• **INSTRUCTIONS TO FOLLOW**
For this exercise, copy all the data exactly and include none of the pictures.

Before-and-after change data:
★ ★ ★
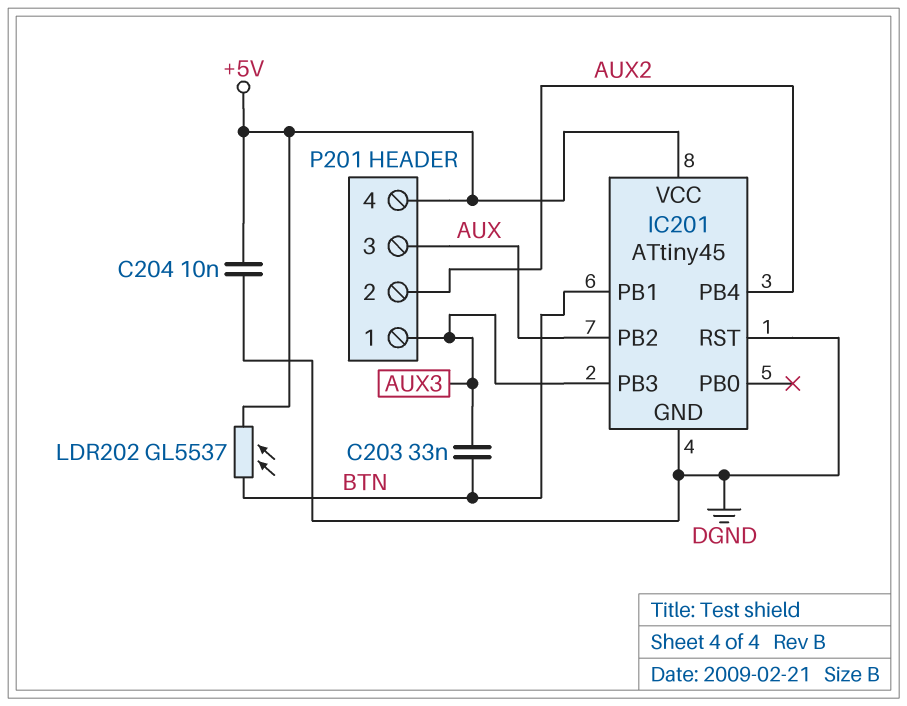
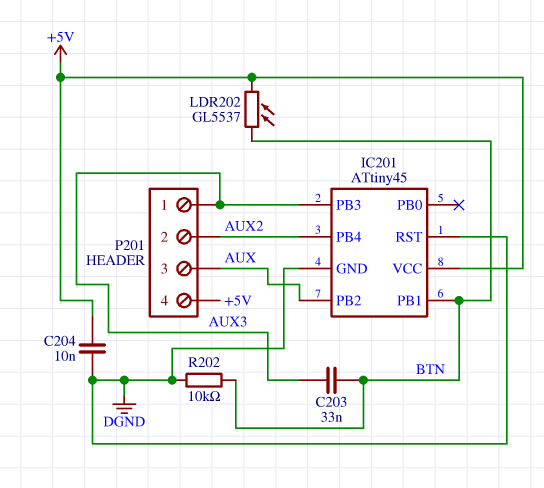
R202: none -> 10k (BTN, DGND)

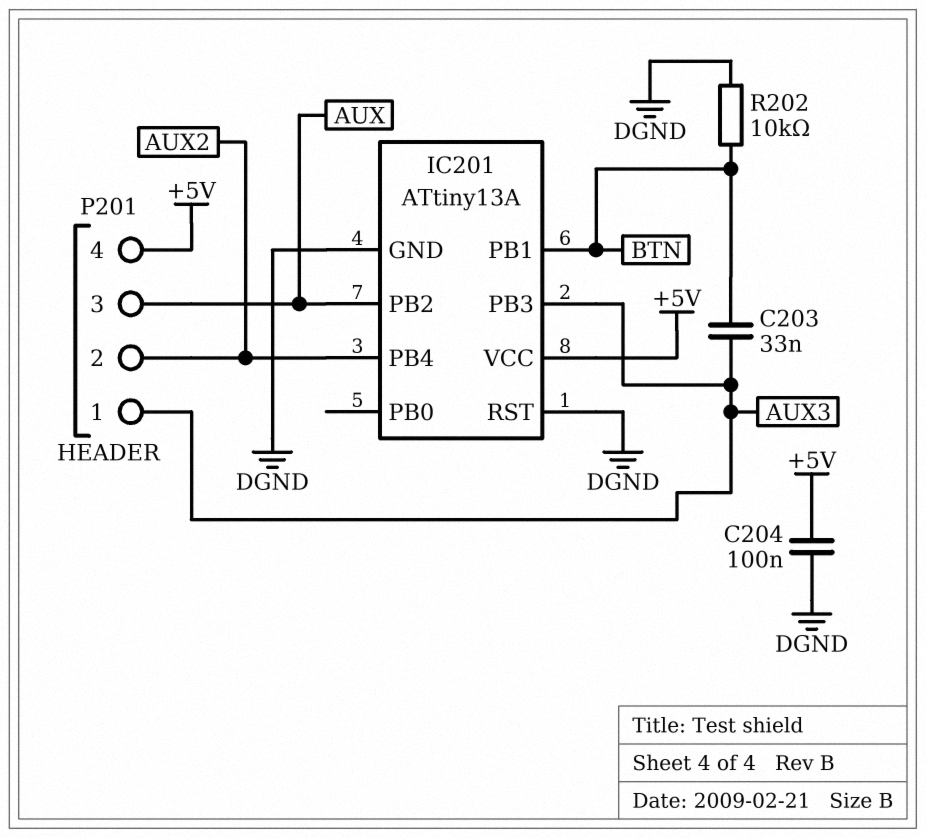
C204: 10nF (+5V, DGND) -> 100nF (+5V, DGND)
IC201: ATtiny45 -> ATtiny13A
LDR202: GL5537 (+5V, BTN) -> none

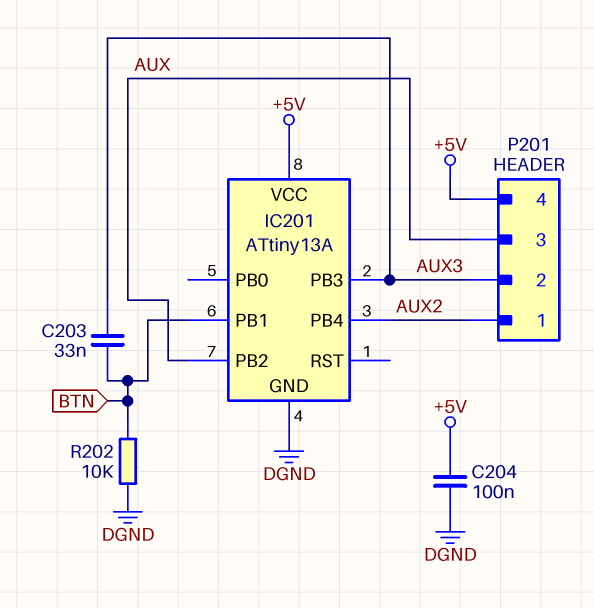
IC201 pin RST: DGND -> none
P201 pin 1: AUX3 -> AUX2
P201 pin 2: AUX2 -> AUX3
★ ★ ★
• **OUTPUT FOR THIS TASK**
R202: none -> 10k (BTN, DGND)

C204: 10nF (+5V, DGND) -> 100nF (+5V, DGND)
IC201: ATtiny45 -> ATtiny13A
LDR202: GL5537 (+5V, BTN) -> none

IC201 pin RST: DGND -> none
P201 pin 1: AUX3 -> AUX2
P201 pin 2: AUX2 -> AUX3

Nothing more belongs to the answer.